*** Task inputs ***
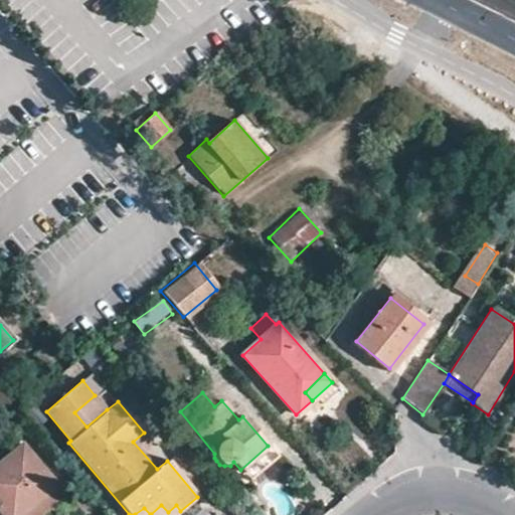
[(74,412),(87,426),(107,409),(95,395),(74,412)]
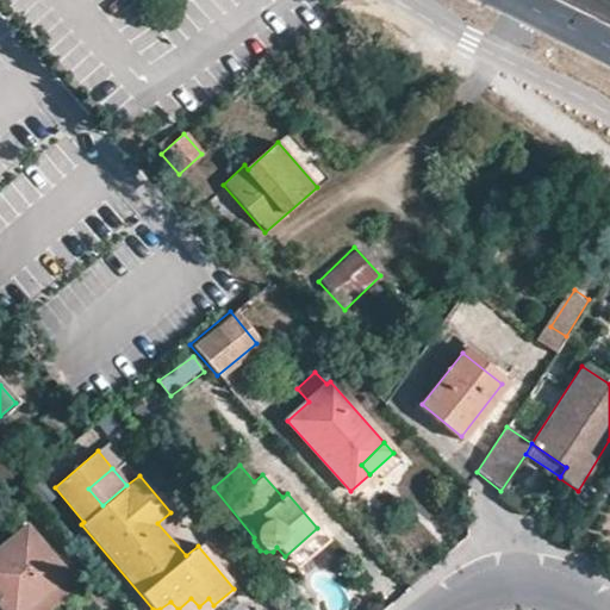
[(0,546),(0,608),(1,609),(26,609),(67,576),(24,526),(0,546)]
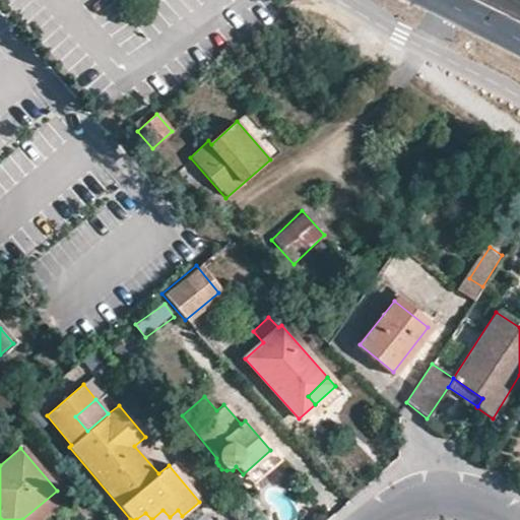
[(170,517),(163,510),(152,519),(151,519),(145,513),(136,519),(177,519),(182,516),(178,510),(170,517)]
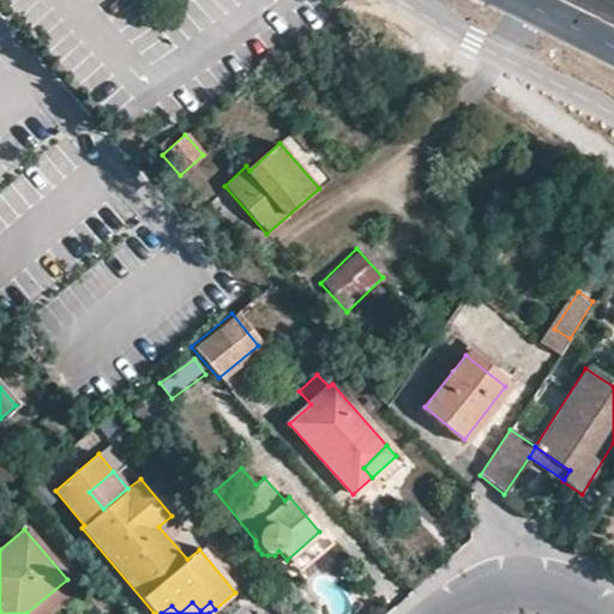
All buildings are outlined.
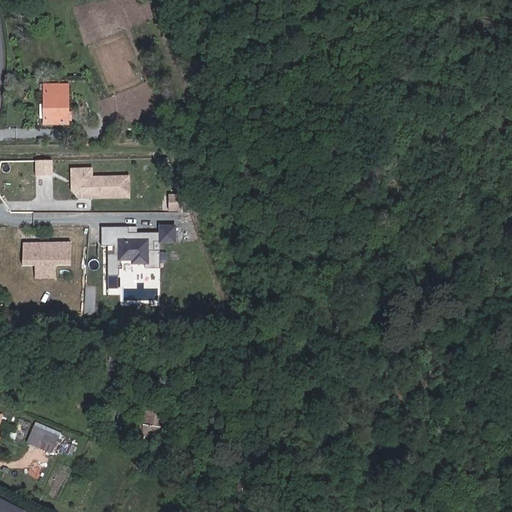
[(177,0),(183,9),(198,0),(177,0)]
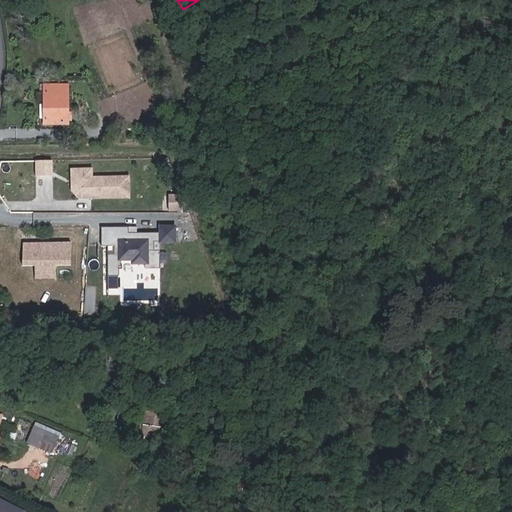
[(67,124),(68,85),(45,85),(46,124),(67,124)]
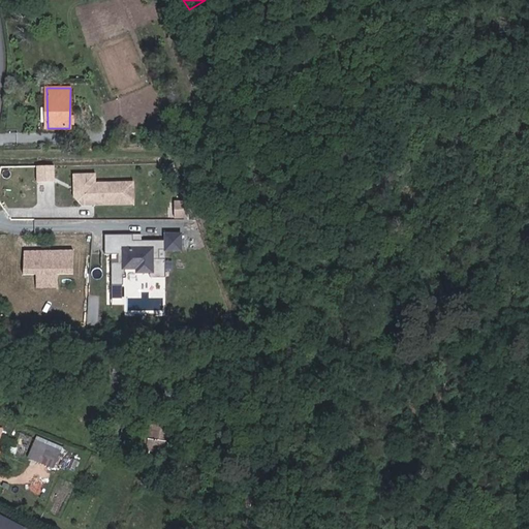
[(54,178),(54,162),(37,163),(37,179),(54,178)]
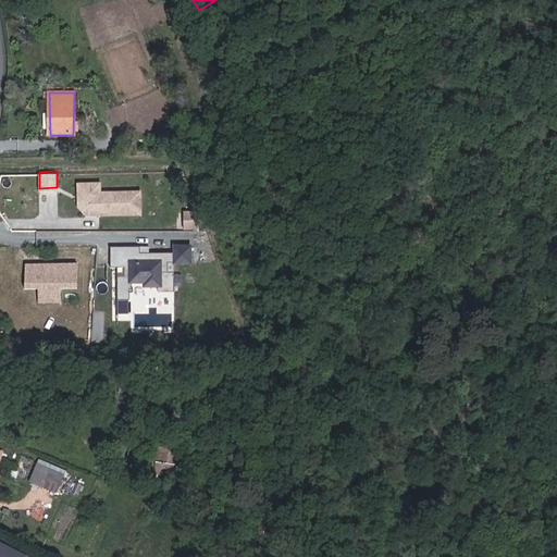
[(141,200),(140,187),(101,188),(100,178),(85,180),(86,200),(90,206),(99,206),(99,212),(133,211),(133,200),(141,200)]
*** End of Task inputs ***
Problem description:
Although the entries hold pictures, the copy you make of them should have none, and every other word should match exactly.

Written response:
[(74,412),(87,426),(107,409),(95,395),(74,412)]
[(0,546),(0,608),(1,609),(26,609),(67,576),(24,526),(0,546)]
[(170,517),(163,510),(152,519),(151,519),(145,513),(136,519),(177,519),(182,516),(178,510),(170,517)]
All buildings are outlined.
[(177,0),(183,9),(198,0),(177,0)]
[(67,124),(68,85),(45,85),(46,124),(67,124)]
[(54,178),(54,162),(37,163),(37,179),(54,178)]
[(141,200),(140,187),(101,188),(100,178),(85,180),(86,200),(90,206),(99,206),(99,212),(133,211),(133,200),(141,200)]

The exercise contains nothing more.